-- Work instructions --
List each line below that contains the string "acciaccatura", matching case exactly.

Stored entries
▼▼▼

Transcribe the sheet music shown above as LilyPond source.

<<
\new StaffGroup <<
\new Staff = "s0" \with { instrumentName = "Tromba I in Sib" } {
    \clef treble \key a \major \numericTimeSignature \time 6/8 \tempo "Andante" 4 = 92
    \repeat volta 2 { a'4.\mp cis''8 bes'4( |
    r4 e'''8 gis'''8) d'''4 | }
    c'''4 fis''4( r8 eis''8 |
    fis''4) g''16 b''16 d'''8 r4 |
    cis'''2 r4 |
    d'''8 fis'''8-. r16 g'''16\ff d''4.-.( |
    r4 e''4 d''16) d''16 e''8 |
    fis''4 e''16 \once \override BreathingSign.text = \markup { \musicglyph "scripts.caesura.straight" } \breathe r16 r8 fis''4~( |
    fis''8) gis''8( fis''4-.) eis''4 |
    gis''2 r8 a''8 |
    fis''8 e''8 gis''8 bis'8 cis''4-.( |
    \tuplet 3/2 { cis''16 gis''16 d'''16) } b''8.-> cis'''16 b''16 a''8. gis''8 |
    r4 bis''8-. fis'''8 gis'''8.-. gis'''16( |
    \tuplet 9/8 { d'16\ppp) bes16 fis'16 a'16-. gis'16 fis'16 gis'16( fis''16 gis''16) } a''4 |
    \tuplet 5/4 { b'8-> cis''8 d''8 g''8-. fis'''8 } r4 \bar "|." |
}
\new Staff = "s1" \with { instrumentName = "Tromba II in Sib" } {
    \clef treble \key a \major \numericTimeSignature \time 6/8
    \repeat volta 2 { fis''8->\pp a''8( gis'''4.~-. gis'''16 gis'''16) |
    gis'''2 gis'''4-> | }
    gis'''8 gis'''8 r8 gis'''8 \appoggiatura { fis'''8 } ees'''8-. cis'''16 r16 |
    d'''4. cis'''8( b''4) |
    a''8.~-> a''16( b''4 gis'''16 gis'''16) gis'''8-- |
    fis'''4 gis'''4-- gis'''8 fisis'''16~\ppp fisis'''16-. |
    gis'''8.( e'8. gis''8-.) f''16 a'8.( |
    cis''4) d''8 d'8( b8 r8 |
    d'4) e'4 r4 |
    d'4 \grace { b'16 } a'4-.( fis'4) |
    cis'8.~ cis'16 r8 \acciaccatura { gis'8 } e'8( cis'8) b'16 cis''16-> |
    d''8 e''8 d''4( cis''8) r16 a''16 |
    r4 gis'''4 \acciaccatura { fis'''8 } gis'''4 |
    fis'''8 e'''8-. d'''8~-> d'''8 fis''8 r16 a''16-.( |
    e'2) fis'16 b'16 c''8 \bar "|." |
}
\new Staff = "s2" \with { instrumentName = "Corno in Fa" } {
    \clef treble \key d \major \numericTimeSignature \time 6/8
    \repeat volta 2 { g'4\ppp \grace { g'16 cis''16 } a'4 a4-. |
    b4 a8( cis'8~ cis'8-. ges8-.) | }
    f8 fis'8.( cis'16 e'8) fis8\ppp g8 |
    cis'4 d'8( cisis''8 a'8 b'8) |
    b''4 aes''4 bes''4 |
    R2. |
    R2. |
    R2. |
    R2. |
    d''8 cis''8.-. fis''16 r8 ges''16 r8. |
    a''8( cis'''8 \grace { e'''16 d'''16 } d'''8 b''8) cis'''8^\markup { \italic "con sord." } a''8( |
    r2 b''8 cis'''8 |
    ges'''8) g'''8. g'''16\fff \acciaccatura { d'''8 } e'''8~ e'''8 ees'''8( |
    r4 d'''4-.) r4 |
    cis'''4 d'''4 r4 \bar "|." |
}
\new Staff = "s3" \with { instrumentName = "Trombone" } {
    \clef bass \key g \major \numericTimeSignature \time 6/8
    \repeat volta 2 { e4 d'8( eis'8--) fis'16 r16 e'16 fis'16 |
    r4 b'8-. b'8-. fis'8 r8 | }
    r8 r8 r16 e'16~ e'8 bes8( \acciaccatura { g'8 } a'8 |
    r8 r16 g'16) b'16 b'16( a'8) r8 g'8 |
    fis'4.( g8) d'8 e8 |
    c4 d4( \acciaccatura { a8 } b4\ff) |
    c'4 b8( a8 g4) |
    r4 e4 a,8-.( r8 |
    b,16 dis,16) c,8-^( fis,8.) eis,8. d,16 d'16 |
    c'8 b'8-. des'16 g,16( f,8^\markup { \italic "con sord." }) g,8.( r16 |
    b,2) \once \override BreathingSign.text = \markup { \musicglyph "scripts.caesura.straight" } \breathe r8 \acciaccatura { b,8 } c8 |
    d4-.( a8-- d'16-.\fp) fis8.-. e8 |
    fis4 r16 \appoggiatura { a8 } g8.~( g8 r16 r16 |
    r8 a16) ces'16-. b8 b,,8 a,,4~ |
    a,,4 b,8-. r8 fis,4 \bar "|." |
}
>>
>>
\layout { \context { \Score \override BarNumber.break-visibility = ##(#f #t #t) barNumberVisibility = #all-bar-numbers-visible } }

▲▲▲

-- Answer to this exercise --
    cis'8.~ cis'16 r8 \acciaccatura { gis'8 } e'8( cis'8) b'16 cis''16-> |
    r4 gis'''4 \acciaccatura { fis'''8 } gis'''4 |
    ges'''8) g'''8. g'''16\fff \acciaccatura { d'''8 } e'''8~ e'''8 ees'''8( |
    r8 r8 r16 e'16~ e'8 bes8( \acciaccatura { g'8 } a'8 |
    c4 d4( \acciaccatura { a8 } b4\ff) |
    b,2) \once \override BreathingSign.text = \markup { \musicglyph "scripts.caesura.straight" } \breathe r8 \acciaccatura { b,8 } c8 |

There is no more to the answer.